### Task prompt
The following data has a line with "(331, 305) = (571, 230): none -> brown candle" and a line with "(514, 280) = (411, 335): purple tree -> none". Write out exactly those lines and all the lines between them.

Dataset entries:
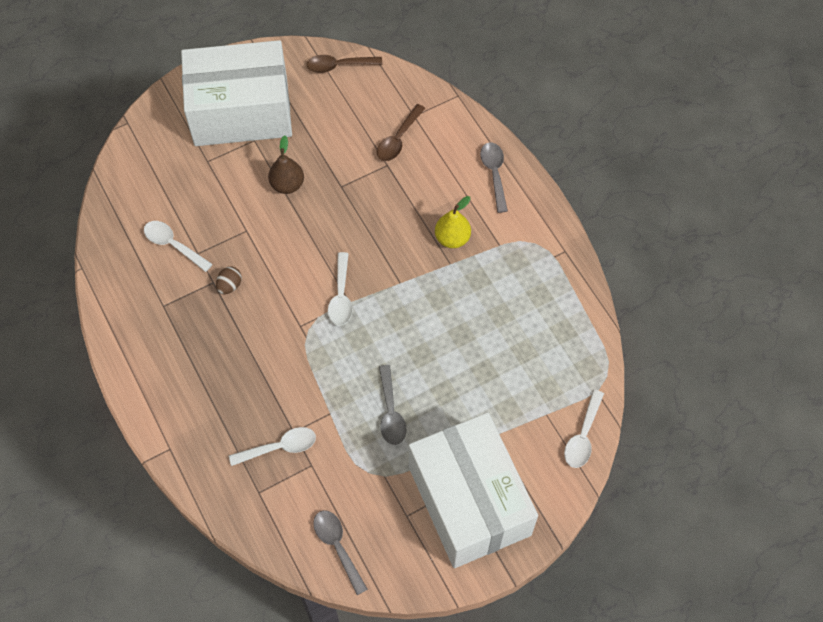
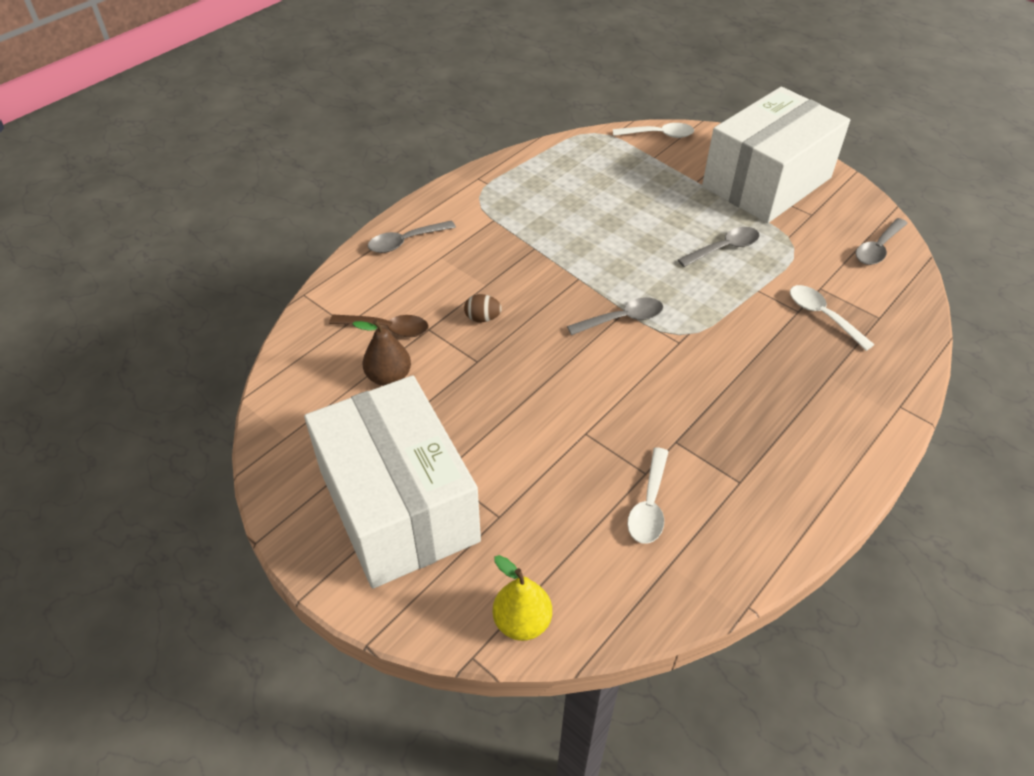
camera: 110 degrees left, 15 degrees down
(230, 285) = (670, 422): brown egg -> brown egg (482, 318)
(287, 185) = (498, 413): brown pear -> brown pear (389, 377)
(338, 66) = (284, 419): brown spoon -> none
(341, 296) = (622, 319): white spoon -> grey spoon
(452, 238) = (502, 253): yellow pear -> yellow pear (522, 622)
...
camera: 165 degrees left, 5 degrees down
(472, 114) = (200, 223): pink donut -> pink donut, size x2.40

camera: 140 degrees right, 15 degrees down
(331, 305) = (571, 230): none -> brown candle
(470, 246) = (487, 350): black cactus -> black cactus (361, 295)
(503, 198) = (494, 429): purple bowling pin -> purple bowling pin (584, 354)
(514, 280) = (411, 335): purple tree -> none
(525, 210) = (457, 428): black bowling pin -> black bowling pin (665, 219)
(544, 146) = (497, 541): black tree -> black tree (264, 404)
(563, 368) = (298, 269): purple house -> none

### Response to this exercise
(331, 305) = (571, 230): none -> brown candle
(470, 246) = (487, 350): black cactus -> black cactus (361, 295)
(503, 198) = (494, 429): purple bowling pin -> purple bowling pin (584, 354)
(514, 280) = (411, 335): purple tree -> none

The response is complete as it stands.